REQUIREMENT - Transcribe the records below. Leave nothing out and change nothing.

DATASET EXTRACT -

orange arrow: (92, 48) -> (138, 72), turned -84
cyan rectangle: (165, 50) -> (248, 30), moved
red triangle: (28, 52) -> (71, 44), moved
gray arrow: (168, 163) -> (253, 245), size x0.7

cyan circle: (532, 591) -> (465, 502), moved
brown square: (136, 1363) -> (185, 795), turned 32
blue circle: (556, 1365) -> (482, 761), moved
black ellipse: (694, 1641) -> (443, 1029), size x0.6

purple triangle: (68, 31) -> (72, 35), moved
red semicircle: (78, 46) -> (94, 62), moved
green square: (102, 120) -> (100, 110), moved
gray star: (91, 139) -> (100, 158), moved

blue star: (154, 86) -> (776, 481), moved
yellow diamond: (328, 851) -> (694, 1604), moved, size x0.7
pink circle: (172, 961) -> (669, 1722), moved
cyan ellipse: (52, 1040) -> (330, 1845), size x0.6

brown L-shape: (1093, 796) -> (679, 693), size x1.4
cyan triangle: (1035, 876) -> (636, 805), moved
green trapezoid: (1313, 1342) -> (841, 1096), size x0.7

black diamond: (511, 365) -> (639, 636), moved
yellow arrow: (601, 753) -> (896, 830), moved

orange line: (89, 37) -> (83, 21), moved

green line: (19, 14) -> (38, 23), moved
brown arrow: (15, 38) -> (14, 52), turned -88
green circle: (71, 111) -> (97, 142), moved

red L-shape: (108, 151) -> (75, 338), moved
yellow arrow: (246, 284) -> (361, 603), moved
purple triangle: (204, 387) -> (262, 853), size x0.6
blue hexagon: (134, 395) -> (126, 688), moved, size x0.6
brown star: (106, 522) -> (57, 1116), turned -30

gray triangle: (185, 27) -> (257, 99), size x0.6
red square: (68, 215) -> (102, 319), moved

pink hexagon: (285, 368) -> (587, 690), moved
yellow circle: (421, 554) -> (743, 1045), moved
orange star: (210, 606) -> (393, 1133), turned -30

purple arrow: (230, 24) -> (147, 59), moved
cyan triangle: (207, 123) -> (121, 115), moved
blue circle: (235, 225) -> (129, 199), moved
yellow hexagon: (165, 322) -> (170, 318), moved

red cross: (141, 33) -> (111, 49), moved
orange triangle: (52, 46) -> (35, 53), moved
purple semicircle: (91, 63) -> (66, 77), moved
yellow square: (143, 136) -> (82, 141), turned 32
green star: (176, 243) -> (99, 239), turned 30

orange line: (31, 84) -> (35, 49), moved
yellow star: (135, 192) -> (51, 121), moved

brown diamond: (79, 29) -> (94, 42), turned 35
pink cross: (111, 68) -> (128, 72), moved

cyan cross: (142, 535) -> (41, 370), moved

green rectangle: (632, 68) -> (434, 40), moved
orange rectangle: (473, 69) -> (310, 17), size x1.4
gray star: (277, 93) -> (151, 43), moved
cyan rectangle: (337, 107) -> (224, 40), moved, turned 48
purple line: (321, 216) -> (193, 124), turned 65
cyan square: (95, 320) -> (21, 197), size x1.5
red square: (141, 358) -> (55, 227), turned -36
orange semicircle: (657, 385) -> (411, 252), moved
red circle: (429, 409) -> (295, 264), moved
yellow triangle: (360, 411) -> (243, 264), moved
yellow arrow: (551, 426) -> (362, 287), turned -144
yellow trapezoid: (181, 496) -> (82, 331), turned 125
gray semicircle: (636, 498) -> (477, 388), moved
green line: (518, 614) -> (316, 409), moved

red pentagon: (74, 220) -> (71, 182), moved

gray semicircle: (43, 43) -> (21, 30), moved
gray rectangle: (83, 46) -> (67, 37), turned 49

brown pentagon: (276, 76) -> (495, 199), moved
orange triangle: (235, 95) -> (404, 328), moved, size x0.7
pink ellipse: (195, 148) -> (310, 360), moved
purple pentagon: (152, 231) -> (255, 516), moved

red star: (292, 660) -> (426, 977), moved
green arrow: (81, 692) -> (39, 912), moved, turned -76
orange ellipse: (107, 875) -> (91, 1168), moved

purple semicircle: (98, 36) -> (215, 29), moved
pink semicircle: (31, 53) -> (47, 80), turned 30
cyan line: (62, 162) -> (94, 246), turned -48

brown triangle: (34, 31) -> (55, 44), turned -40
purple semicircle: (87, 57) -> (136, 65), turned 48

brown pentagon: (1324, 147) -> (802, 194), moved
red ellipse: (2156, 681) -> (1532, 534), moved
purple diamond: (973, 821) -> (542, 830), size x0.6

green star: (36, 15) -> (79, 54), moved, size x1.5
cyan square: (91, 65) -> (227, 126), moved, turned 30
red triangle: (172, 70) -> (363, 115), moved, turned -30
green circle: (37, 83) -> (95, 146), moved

TASK OUTPUT -
orange arrow: (92, 48) -> (138, 72), turned -84
cyan rectangle: (165, 50) -> (248, 30), moved
red triangle: (28, 52) -> (71, 44), moved
gray arrow: (168, 163) -> (253, 245), size x0.7

cyan circle: (532, 591) -> (465, 502), moved
brown square: (136, 1363) -> (185, 795), turned 32
blue circle: (556, 1365) -> (482, 761), moved
black ellipse: (694, 1641) -> (443, 1029), size x0.6

purple triangle: (68, 31) -> (72, 35), moved
red semicircle: (78, 46) -> (94, 62), moved
green square: (102, 120) -> (100, 110), moved
gray star: (91, 139) -> (100, 158), moved

blue star: (154, 86) -> (776, 481), moved
yellow diamond: (328, 851) -> (694, 1604), moved, size x0.7
pink circle: (172, 961) -> (669, 1722), moved
cyan ellipse: (52, 1040) -> (330, 1845), size x0.6

brown L-shape: (1093, 796) -> (679, 693), size x1.4
cyan triangle: (1035, 876) -> (636, 805), moved
green trapezoid: (1313, 1342) -> (841, 1096), size x0.7

black diamond: (511, 365) -> (639, 636), moved
yellow arrow: (601, 753) -> (896, 830), moved

orange line: (89, 37) -> (83, 21), moved

green line: (19, 14) -> (38, 23), moved
brown arrow: (15, 38) -> (14, 52), turned -88
green circle: (71, 111) -> (97, 142), moved

red L-shape: (108, 151) -> (75, 338), moved
yellow arrow: (246, 284) -> (361, 603), moved
purple triangle: (204, 387) -> (262, 853), size x0.6
blue hexagon: (134, 395) -> (126, 688), moved, size x0.6
brown star: (106, 522) -> (57, 1116), turned -30

gray triangle: (185, 27) -> (257, 99), size x0.6
red square: (68, 215) -> (102, 319), moved

pink hexagon: (285, 368) -> (587, 690), moved
yellow circle: (421, 554) -> (743, 1045), moved
orange star: (210, 606) -> (393, 1133), turned -30

purple arrow: (230, 24) -> (147, 59), moved
cyan triangle: (207, 123) -> (121, 115), moved
blue circle: (235, 225) -> (129, 199), moved
yellow hexagon: (165, 322) -> (170, 318), moved

red cross: (141, 33) -> (111, 49), moved
orange triangle: (52, 46) -> (35, 53), moved
purple semicircle: (91, 63) -> (66, 77), moved
yellow square: (143, 136) -> (82, 141), turned 32
green star: (176, 243) -> (99, 239), turned 30

orange line: (31, 84) -> (35, 49), moved
yellow star: (135, 192) -> (51, 121), moved

brown diamond: (79, 29) -> (94, 42), turned 35
pink cross: (111, 68) -> (128, 72), moved

cyan cross: (142, 535) -> (41, 370), moved

green rectangle: (632, 68) -> (434, 40), moved
orange rectangle: (473, 69) -> (310, 17), size x1.4
gray star: (277, 93) -> (151, 43), moved
cyan rectangle: (337, 107) -> (224, 40), moved, turned 48
purple line: (321, 216) -> (193, 124), turned 65
cyan square: (95, 320) -> (21, 197), size x1.5
red square: (141, 358) -> (55, 227), turned -36
orange semicircle: (657, 385) -> (411, 252), moved
red circle: (429, 409) -> (295, 264), moved
yellow triangle: (360, 411) -> (243, 264), moved
yellow arrow: (551, 426) -> (362, 287), turned -144
yellow trapezoid: (181, 496) -> (82, 331), turned 125
gray semicircle: (636, 498) -> (477, 388), moved
green line: (518, 614) -> (316, 409), moved

red pentagon: (74, 220) -> (71, 182), moved

gray semicircle: (43, 43) -> (21, 30), moved
gray rectangle: (83, 46) -> (67, 37), turned 49

brown pentagon: (276, 76) -> (495, 199), moved
orange triangle: (235, 95) -> (404, 328), moved, size x0.7
pink ellipse: (195, 148) -> (310, 360), moved
purple pentagon: (152, 231) -> (255, 516), moved

red star: (292, 660) -> (426, 977), moved
green arrow: (81, 692) -> (39, 912), moved, turned -76
orange ellipse: (107, 875) -> (91, 1168), moved

purple semicircle: (98, 36) -> (215, 29), moved
pink semicircle: (31, 53) -> (47, 80), turned 30
cyan line: (62, 162) -> (94, 246), turned -48

brown triangle: (34, 31) -> (55, 44), turned -40
purple semicircle: (87, 57) -> (136, 65), turned 48

brown pentagon: (1324, 147) -> (802, 194), moved
red ellipse: (2156, 681) -> (1532, 534), moved
purple diamond: (973, 821) -> (542, 830), size x0.6

green star: (36, 15) -> (79, 54), moved, size x1.5
cyan square: (91, 65) -> (227, 126), moved, turned 30
red triangle: (172, 70) -> (363, 115), moved, turned -30
green circle: (37, 83) -> (95, 146), moved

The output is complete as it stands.